● **Short task**
Retype all of the lines below word for word, in the same order, with no changes.

>> begin

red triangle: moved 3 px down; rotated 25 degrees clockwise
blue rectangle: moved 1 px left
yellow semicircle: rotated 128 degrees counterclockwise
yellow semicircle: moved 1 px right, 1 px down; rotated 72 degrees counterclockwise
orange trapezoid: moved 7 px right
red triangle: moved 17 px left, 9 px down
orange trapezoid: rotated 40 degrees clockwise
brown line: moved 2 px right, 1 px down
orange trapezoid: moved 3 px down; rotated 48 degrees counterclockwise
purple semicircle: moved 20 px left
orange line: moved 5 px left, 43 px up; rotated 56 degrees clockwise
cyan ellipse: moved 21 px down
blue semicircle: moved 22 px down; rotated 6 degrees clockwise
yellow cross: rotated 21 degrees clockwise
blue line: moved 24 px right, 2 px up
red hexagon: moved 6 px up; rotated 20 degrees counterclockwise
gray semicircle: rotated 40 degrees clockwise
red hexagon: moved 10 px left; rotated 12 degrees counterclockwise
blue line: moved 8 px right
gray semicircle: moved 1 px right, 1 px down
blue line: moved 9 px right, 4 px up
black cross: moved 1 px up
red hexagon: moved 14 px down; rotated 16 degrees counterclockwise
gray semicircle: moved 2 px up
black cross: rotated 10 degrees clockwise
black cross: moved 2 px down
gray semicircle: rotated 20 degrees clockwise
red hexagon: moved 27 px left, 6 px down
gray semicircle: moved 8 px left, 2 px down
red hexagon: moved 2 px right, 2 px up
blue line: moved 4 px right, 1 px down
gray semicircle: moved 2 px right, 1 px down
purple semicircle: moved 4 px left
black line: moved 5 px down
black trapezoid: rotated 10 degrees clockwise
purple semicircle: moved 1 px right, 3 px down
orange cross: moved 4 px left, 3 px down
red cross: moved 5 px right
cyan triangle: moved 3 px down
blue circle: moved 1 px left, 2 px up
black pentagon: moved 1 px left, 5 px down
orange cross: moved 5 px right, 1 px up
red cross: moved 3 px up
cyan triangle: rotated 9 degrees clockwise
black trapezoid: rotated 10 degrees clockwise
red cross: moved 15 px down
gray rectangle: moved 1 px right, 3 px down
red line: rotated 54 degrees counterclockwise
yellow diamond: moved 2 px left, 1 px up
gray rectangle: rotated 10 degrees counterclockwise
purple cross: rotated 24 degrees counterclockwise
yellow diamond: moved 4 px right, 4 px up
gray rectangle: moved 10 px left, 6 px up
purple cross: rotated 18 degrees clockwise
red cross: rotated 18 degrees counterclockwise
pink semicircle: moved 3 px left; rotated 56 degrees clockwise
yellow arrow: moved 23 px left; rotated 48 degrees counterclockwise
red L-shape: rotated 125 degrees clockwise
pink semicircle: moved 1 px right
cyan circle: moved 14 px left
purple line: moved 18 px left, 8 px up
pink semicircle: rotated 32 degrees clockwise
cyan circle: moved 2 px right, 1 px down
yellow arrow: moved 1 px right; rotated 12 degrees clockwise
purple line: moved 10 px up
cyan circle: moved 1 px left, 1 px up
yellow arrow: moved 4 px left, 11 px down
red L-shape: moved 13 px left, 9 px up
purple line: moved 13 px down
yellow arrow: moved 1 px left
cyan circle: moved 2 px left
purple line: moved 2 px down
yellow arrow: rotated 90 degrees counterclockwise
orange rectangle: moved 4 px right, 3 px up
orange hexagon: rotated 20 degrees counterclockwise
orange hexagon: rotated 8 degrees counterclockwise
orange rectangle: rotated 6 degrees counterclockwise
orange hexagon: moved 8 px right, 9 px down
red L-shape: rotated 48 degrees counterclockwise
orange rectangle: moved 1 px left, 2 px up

>> end

● **The output**
red triangle: moved 3 px down; rotated 25 degrees clockwise
blue rectangle: moved 1 px left
yellow semicircle: rotated 128 degrees counterclockwise
yellow semicircle: moved 1 px right, 1 px down; rotated 72 degrees counterclockwise
orange trapezoid: moved 7 px right
red triangle: moved 17 px left, 9 px down
orange trapezoid: rotated 40 degrees clockwise
brown line: moved 2 px right, 1 px down
orange trapezoid: moved 3 px down; rotated 48 degrees counterclockwise
purple semicircle: moved 20 px left
orange line: moved 5 px left, 43 px up; rotated 56 degrees clockwise
cyan ellipse: moved 21 px down
blue semicircle: moved 22 px down; rotated 6 degrees clockwise
yellow cross: rotated 21 degrees clockwise
blue line: moved 24 px right, 2 px up
red hexagon: moved 6 px up; rotated 20 degrees counterclockwise
gray semicircle: rotated 40 degrees clockwise
red hexagon: moved 10 px left; rotated 12 degrees counterclockwise
blue line: moved 8 px right
gray semicircle: moved 1 px right, 1 px down
blue line: moved 9 px right, 4 px up
black cross: moved 1 px up
red hexagon: moved 14 px down; rotated 16 degrees counterclockwise
gray semicircle: moved 2 px up
black cross: rotated 10 degrees clockwise
black cross: moved 2 px down
gray semicircle: rotated 20 degrees clockwise
red hexagon: moved 27 px left, 6 px down
gray semicircle: moved 8 px left, 2 px down
red hexagon: moved 2 px right, 2 px up
blue line: moved 4 px right, 1 px down
gray semicircle: moved 2 px right, 1 px down
purple semicircle: moved 4 px left
black line: moved 5 px down
black trapezoid: rotated 10 degrees clockwise
purple semicircle: moved 1 px right, 3 px down
orange cross: moved 4 px left, 3 px down
red cross: moved 5 px right
cyan triangle: moved 3 px down
blue circle: moved 1 px left, 2 px up
black pentagon: moved 1 px left, 5 px down
orange cross: moved 5 px right, 1 px up
red cross: moved 3 px up
cyan triangle: rotated 9 degrees clockwise
black trapezoid: rotated 10 degrees clockwise
red cross: moved 15 px down
gray rectangle: moved 1 px right, 3 px down
red line: rotated 54 degrees counterclockwise
yellow diamond: moved 2 px left, 1 px up
gray rectangle: rotated 10 degrees counterclockwise
purple cross: rotated 24 degrees counterclockwise
yellow diamond: moved 4 px right, 4 px up
gray rectangle: moved 10 px left, 6 px up
purple cross: rotated 18 degrees clockwise
red cross: rotated 18 degrees counterclockwise
pink semicircle: moved 3 px left; rotated 56 degrees clockwise
yellow arrow: moved 23 px left; rotated 48 degrees counterclockwise
red L-shape: rotated 125 degrees clockwise
pink semicircle: moved 1 px right
cyan circle: moved 14 px left
purple line: moved 18 px left, 8 px up
pink semicircle: rotated 32 degrees clockwise
cyan circle: moved 2 px right, 1 px down
yellow arrow: moved 1 px right; rotated 12 degrees clockwise
purple line: moved 10 px up
cyan circle: moved 1 px left, 1 px up
yellow arrow: moved 4 px left, 11 px down
red L-shape: moved 13 px left, 9 px up
purple line: moved 13 px down
yellow arrow: moved 1 px left
cyan circle: moved 2 px left
purple line: moved 2 px down
yellow arrow: rotated 90 degrees counterclockwise
orange rectangle: moved 4 px right, 3 px up
orange hexagon: rotated 20 degrees counterclockwise
orange hexagon: rotated 8 degrees counterclockwise
orange rectangle: rotated 6 degrees counterclockwise
orange hexagon: moved 8 px right, 9 px down
red L-shape: rotated 48 degrees counterclockwise
orange rectangle: moved 1 px left, 2 px up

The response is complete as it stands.